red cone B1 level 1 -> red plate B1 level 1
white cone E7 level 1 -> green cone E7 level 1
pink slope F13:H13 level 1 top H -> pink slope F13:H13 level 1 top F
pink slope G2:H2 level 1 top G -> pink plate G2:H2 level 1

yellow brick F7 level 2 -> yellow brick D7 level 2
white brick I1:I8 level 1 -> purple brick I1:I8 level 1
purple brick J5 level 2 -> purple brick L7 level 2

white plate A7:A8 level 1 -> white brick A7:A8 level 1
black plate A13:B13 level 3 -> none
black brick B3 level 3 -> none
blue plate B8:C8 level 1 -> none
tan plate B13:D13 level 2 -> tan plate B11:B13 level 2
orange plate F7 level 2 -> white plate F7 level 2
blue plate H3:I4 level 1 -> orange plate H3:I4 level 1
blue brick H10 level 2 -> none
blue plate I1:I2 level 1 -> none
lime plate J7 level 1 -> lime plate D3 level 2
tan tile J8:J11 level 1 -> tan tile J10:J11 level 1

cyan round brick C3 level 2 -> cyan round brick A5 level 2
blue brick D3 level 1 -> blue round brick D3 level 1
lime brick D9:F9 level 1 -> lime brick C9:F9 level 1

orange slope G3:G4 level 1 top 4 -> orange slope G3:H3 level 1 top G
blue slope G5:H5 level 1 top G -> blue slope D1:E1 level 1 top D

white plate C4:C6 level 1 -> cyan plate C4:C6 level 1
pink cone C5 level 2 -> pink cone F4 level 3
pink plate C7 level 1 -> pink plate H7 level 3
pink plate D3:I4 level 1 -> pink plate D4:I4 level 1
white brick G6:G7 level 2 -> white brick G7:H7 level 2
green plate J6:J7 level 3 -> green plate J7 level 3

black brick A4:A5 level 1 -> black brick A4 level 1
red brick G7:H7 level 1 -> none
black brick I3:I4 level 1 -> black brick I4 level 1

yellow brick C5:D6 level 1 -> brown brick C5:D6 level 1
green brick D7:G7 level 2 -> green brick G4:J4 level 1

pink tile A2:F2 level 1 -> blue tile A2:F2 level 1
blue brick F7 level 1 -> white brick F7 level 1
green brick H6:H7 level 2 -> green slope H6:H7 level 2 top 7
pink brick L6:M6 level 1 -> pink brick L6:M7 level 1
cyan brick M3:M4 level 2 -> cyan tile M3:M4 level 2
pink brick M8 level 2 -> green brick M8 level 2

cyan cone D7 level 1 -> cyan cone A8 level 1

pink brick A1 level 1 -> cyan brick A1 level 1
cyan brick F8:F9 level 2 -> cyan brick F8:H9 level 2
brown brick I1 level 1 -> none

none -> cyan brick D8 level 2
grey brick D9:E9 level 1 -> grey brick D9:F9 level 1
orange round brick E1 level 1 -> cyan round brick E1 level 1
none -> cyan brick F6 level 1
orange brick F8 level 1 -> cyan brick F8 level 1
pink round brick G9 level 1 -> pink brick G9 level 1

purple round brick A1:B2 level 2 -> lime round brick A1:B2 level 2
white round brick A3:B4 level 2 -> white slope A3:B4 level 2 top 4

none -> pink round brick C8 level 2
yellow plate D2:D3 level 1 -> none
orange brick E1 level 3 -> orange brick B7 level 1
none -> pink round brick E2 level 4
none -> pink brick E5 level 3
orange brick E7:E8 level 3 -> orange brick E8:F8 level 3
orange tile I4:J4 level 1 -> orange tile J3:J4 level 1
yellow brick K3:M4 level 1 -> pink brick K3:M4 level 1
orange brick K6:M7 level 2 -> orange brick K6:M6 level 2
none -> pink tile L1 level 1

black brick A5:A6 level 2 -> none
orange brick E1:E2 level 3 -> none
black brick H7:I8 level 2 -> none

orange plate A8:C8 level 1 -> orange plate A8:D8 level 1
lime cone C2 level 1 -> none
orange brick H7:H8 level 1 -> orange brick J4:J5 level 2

══════════

When you reach the line in the material above that holds "blue plate B8:C8 level 1 -> none", begin reproducing lines exactly, and stop after the line that holds "blue plate I1:I2 level 1 -> none".

Written solution.
blue plate B8:C8 level 1 -> none
tan plate B13:D13 level 2 -> tan plate B11:B13 level 2
orange plate F7 level 2 -> white plate F7 level 2
blue plate H3:I4 level 1 -> orange plate H3:I4 level 1
blue brick H10 level 2 -> none
blue plate I1:I2 level 1 -> none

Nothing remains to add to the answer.